**EXERCISE GOAL**
What lines below include the string "purple"? Pick them out and copy them.

**SOURCE DATA**

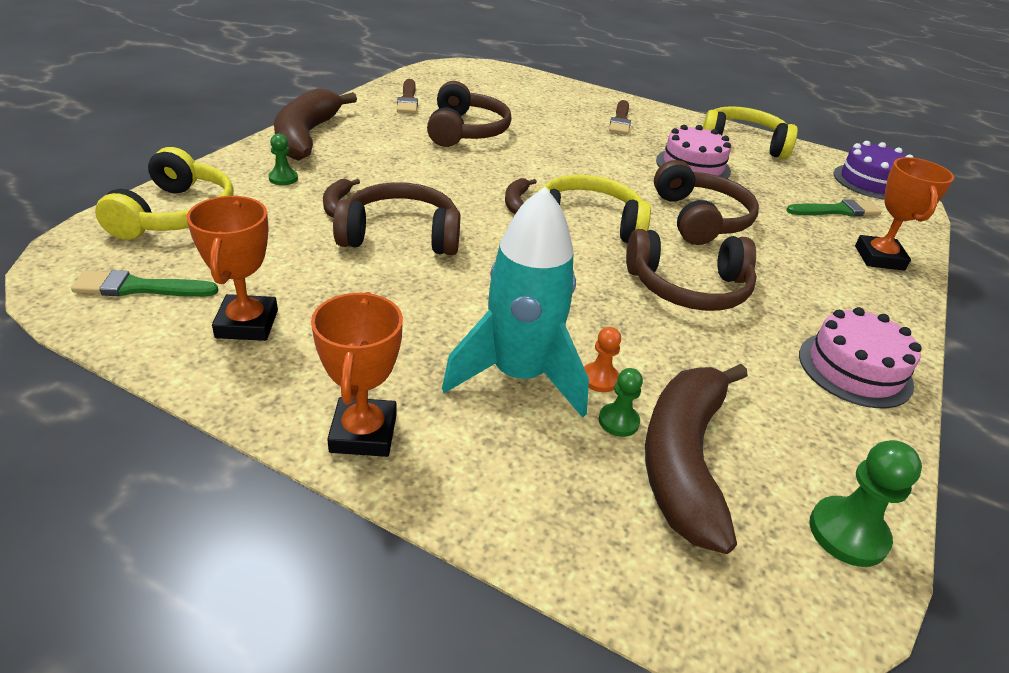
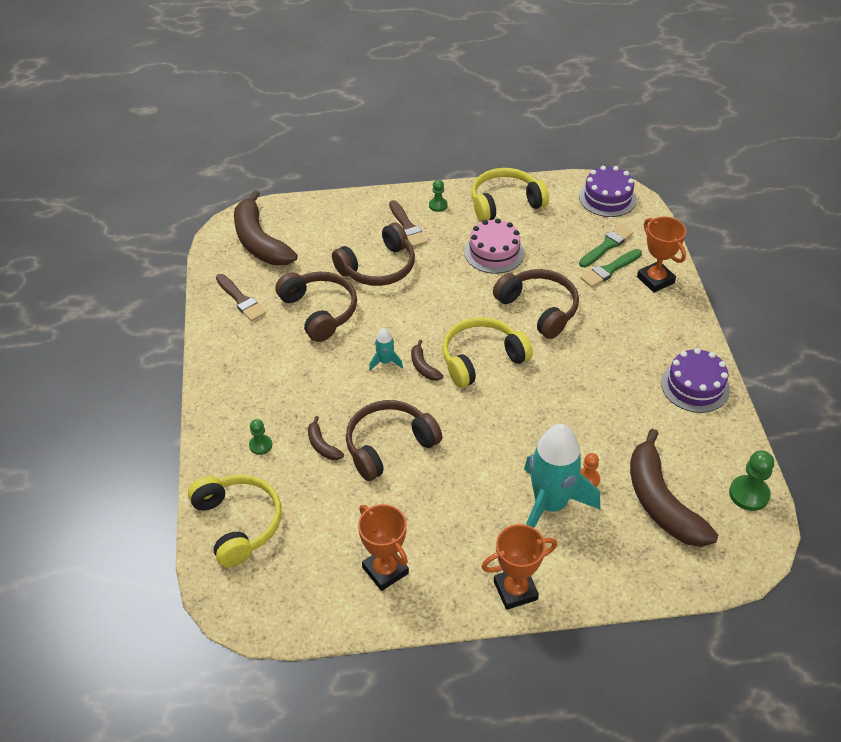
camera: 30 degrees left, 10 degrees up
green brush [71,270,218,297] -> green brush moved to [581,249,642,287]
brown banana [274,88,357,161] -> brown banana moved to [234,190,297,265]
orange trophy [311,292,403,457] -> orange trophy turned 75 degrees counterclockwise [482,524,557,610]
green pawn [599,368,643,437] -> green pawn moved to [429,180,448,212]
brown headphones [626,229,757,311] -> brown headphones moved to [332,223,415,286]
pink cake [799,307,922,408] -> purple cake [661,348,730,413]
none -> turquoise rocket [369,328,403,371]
...
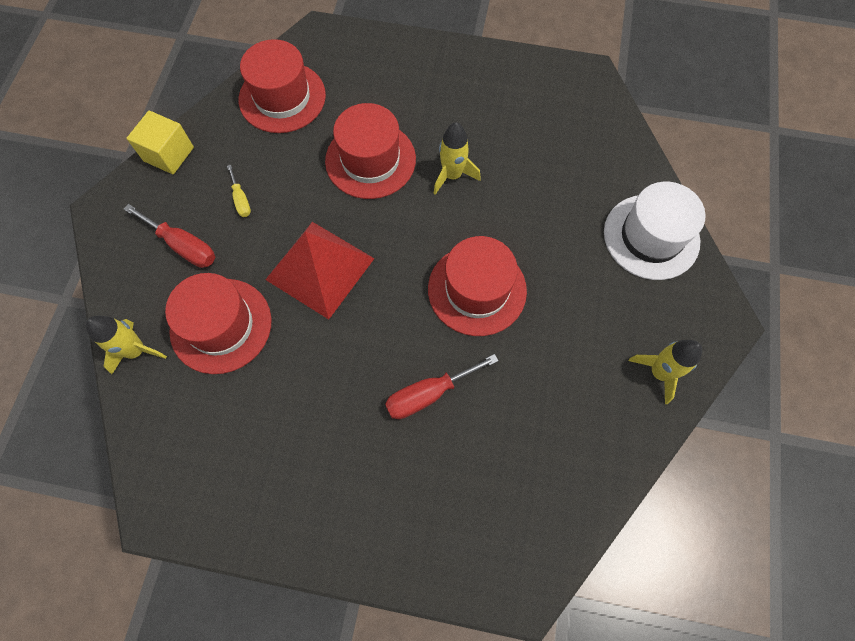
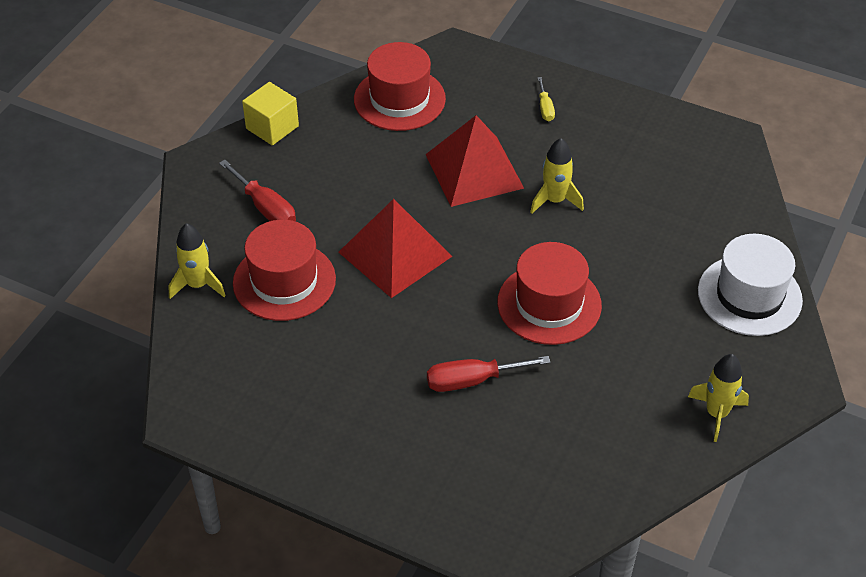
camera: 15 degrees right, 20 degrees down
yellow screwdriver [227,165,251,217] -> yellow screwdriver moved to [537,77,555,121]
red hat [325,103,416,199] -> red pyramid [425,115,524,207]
--
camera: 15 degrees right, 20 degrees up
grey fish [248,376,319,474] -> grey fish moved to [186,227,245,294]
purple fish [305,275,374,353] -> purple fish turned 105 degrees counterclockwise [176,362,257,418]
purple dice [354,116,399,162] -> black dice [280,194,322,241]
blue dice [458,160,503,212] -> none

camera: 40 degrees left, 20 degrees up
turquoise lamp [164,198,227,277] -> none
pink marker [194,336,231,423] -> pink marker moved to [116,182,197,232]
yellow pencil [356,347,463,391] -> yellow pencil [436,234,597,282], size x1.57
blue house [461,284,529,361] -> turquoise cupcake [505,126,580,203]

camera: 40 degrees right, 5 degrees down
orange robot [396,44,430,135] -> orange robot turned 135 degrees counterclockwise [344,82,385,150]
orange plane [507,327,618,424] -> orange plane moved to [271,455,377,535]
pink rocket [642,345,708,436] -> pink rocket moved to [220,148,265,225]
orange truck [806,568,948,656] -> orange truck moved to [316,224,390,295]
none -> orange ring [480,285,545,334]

**WORKED SOLUTION**
pink cake [799,307,922,408] -> purple cake [661,348,730,413]
purple fish [305,275,374,353] -> purple fish turned 105 degrees counterclockwise [176,362,257,418]
purple dice [354,116,399,162] -> black dice [280,194,322,241]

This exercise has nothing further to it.